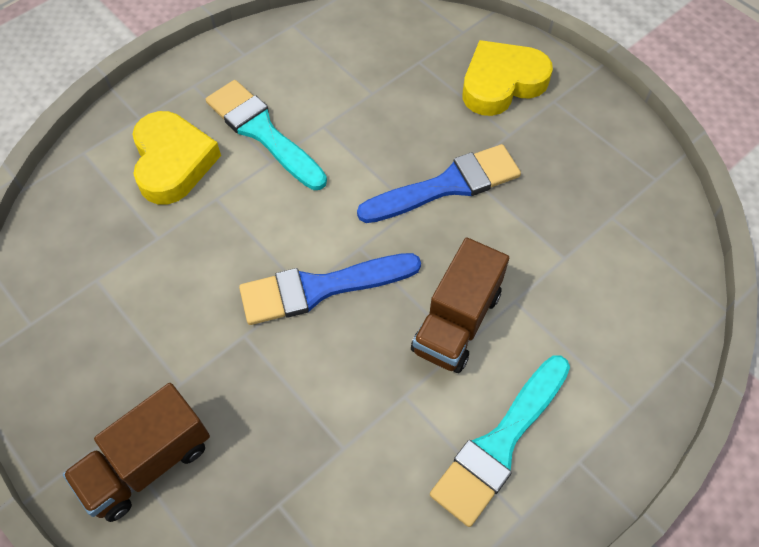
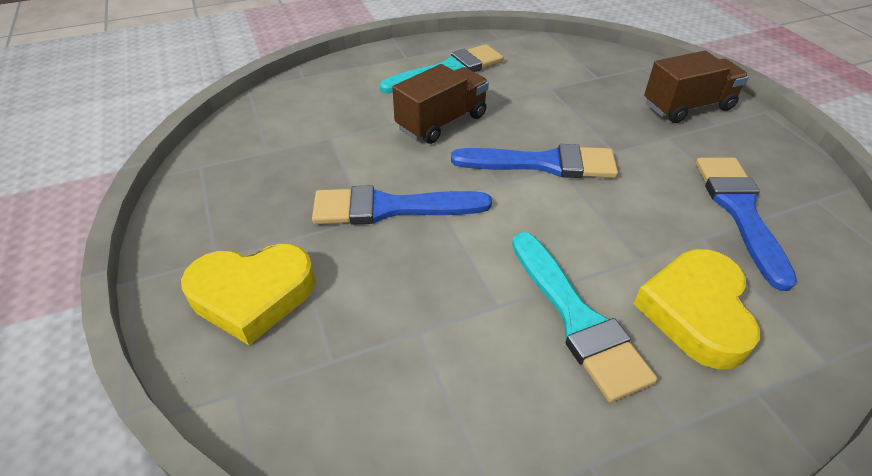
camera: 160 degrees left, 15 degrees down
(116, 282) = (739, 211): none -> blue brush

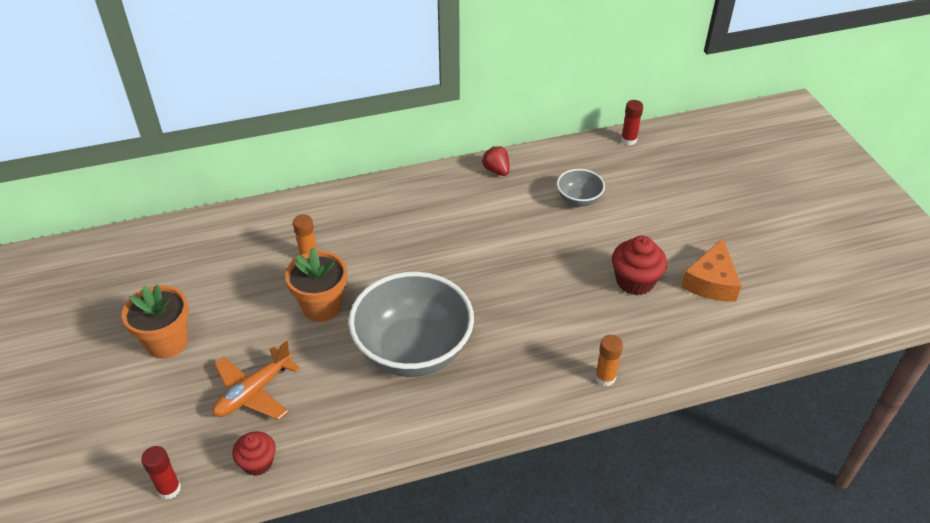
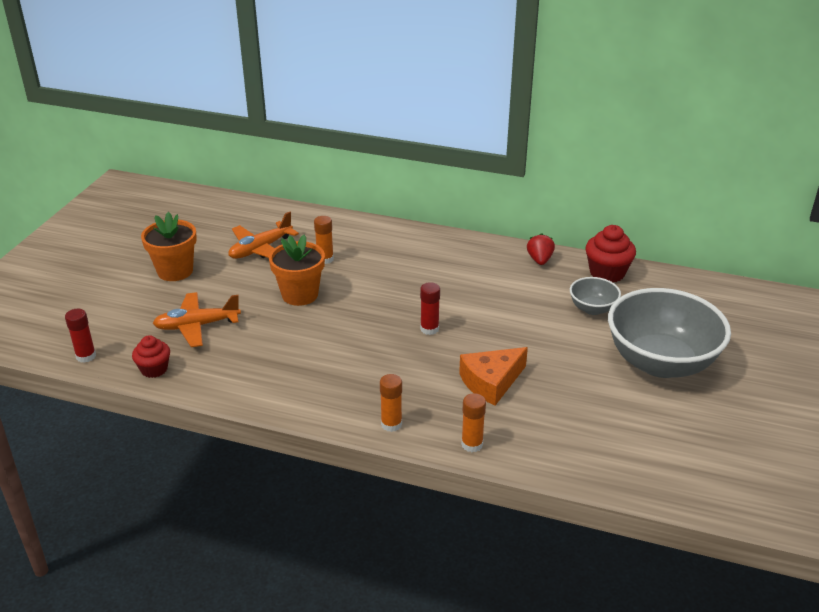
camera: 35 degrees right, 10 degrees down
(234, 275) = (261, 249): none -> orange plane
(413, 350) = (336, 352): grey bowl -> grey bowl (660, 362)
(527, 395) = (391, 424): none -> orange glue stick
(628, 140) = (693, 283): red glue stick -> red glue stick (429, 329)
(635, 281) = (578, 389): red cupcake -> red cupcake (607, 273)
(711, 282) = (655, 422): orange cheese -> orange cheese (491, 382)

§ WHAT THIS TASK INVOLVES:
Transcribe the whole listing above exactly and leave out the pictures.

§ ANSWER AREA:
camera: 160 degrees left, 15 degrees down
(116, 282) = (739, 211): none -> blue brush

camera: 35 degrees right, 10 degrees down
(234, 275) = (261, 249): none -> orange plane
(413, 350) = (336, 352): grey bowl -> grey bowl (660, 362)
(527, 395) = (391, 424): none -> orange glue stick
(628, 140) = (693, 283): red glue stick -> red glue stick (429, 329)
(635, 281) = (578, 389): red cupcake -> red cupcake (607, 273)
(711, 282) = (655, 422): orange cheese -> orange cheese (491, 382)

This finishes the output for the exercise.